> _What the task asks_
An exact copy is the goal: every line from the one containing "(750, 299) = (760, 182): none" to the end of the material below, pictures excluded.

> _Supplied records_
────────────────────────────────────────
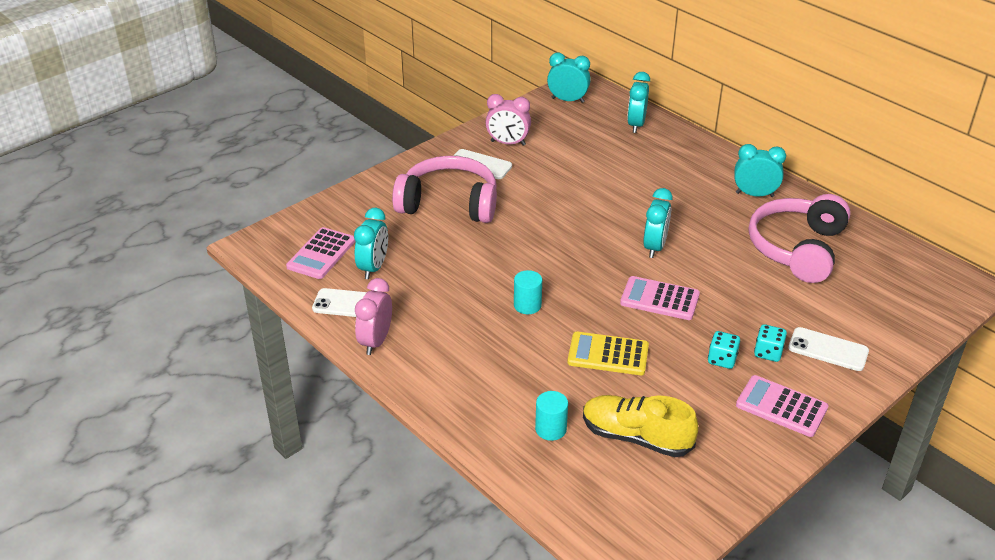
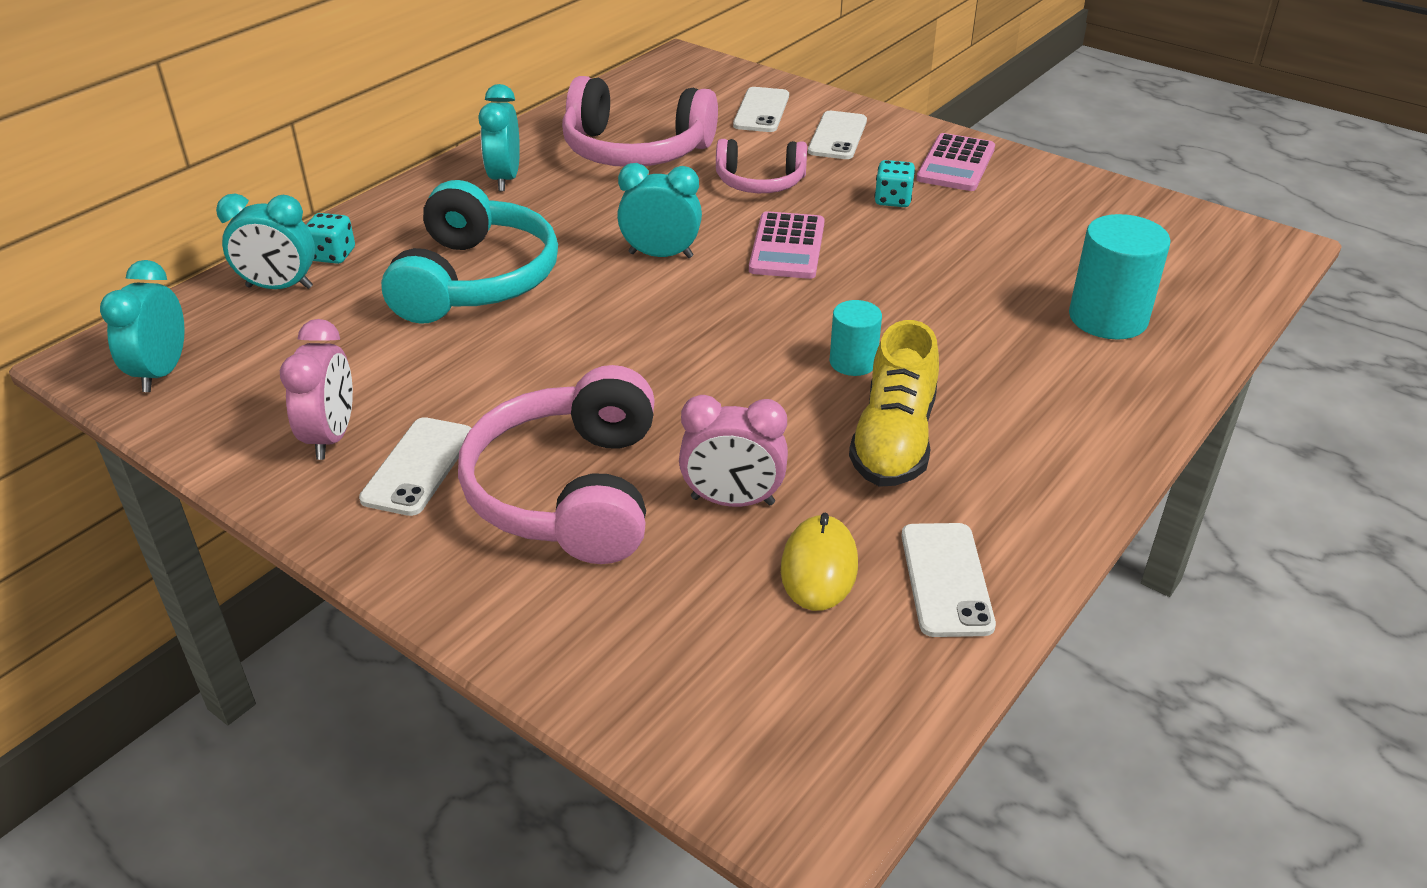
camera: 100 degrees left, 0 degrees up
(321, 254) = (799, 664): pink calculator -> none
(373, 268) = (819, 567): turquoise clock -> yellow mouse
(376, 341) = (1031, 522): pink clock -> pink clock (732, 501)
(550, 429) = (1108, 318): turquoise cylinder -> turquoise cylinder, size x1.71
(608, 354) = (930, 282): yellow calculator -> none
(635, 182) = (475, 280): none -> turquoise headphones
(636, 437) = (1075, 254): yellow shoe -> yellow shoe (894, 440)
(750, 299) = (760, 182): none -> pink headphones
(768, 353) = (863, 171): turquoise dice -> turquoise dice (332, 255)
(871, 316) = (761, 111): none -> white phone

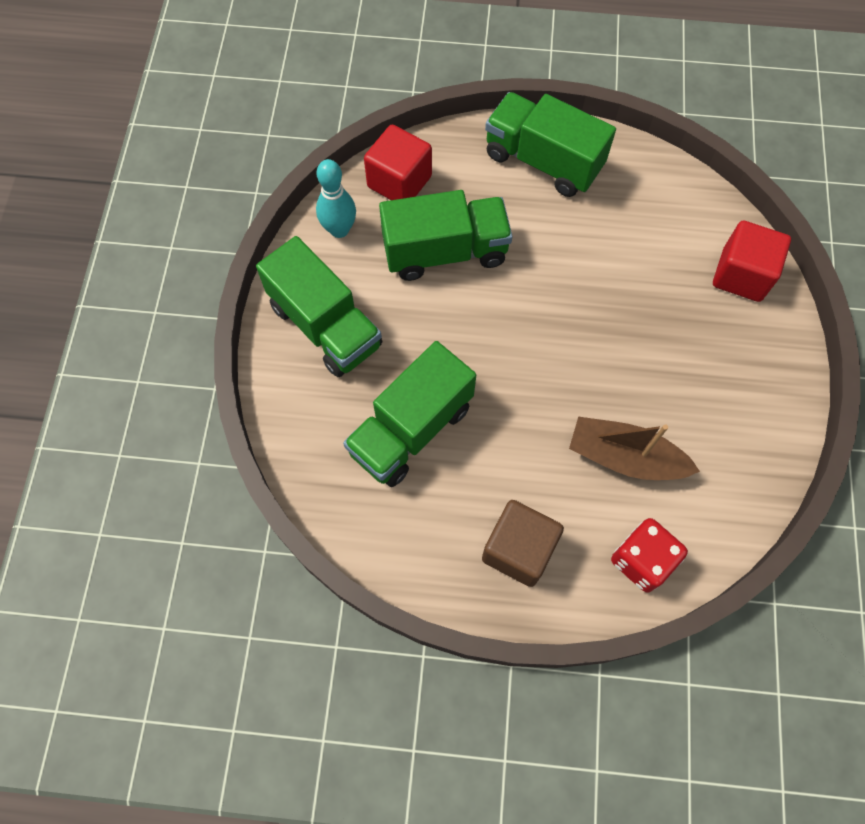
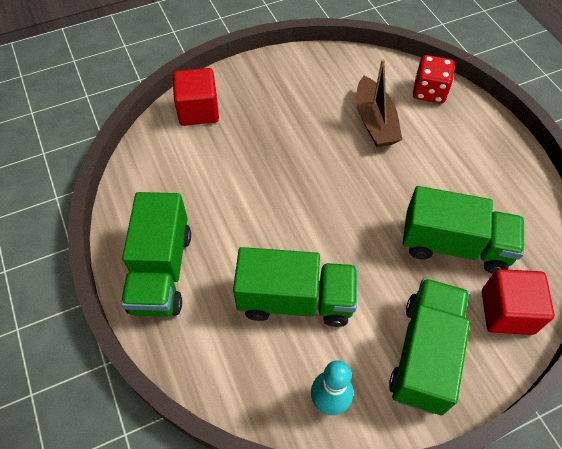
camera: 120 degrees left, 10 degrees down
(399, 182) = (247, 377): red cube -> red cube (507, 312)
(445, 252) = (295, 300): green truck -> green truck turned 135 degrees clockwise
(518, 549) = (476, 148): brown cube -> none

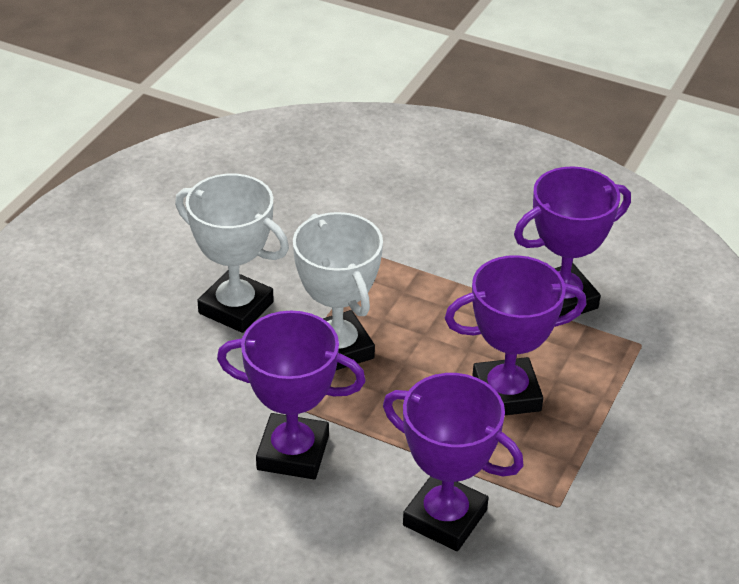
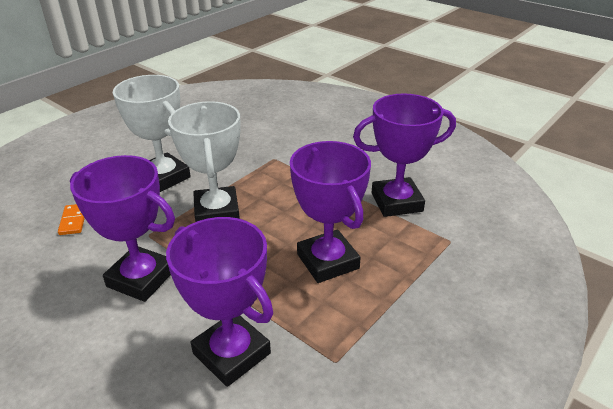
camera: 15 degrees right, 5 degrees down
(154, 391) = (73, 221): none -> orange domino
(506, 394) = (327, 261): purple trophy -> purple trophy turned 60 degrees clockwise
────────────────────────────────────────
> _Answer box_
(750, 299) = (760, 182): none -> pink headphones
(768, 353) = (863, 171): turquoise dice -> turquoise dice (332, 255)
(871, 316) = (761, 111): none -> white phone

camera: 120 degrees left, 10 degrees down
(399, 182) = (247, 377): red cube -> red cube (507, 312)
(445, 252) = (295, 300): green truck -> green truck turned 135 degrees clockwise
(518, 549) = (476, 148): brown cube -> none

camera: 15 degrees right, 5 degrees down
(154, 391) = (73, 221): none -> orange domino
(506, 394) = (327, 261): purple trophy -> purple trophy turned 60 degrees clockwise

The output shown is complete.